═════ DATASET EXCERPTS

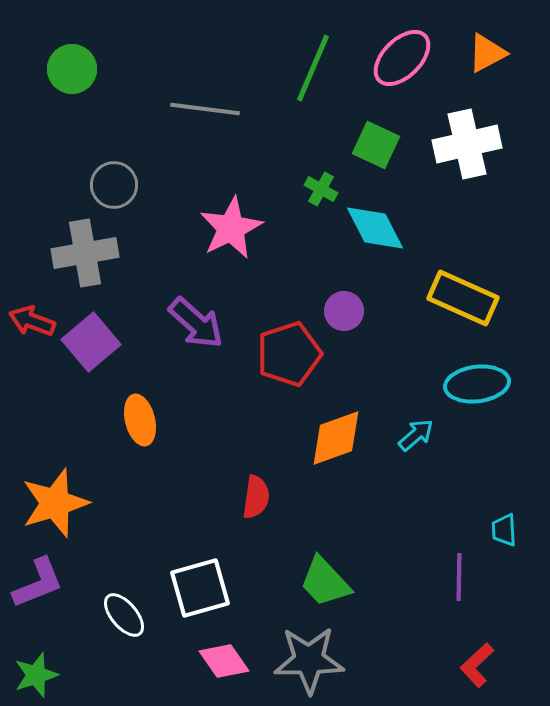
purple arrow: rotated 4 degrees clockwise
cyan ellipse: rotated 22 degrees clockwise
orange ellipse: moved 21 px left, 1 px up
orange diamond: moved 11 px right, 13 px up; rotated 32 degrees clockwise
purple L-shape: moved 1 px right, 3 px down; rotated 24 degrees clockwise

══════════

— GIVEN PROBLEM —
Print each line of the items above word for word, but leave out the pictures.

— SOLUTION BELOW —
purple arrow: rotated 4 degrees clockwise
cyan ellipse: rotated 22 degrees clockwise
orange ellipse: moved 21 px left, 1 px up
orange diamond: moved 11 px right, 13 px up; rotated 32 degrees clockwise
purple L-shape: moved 1 px right, 3 px down; rotated 24 degrees clockwise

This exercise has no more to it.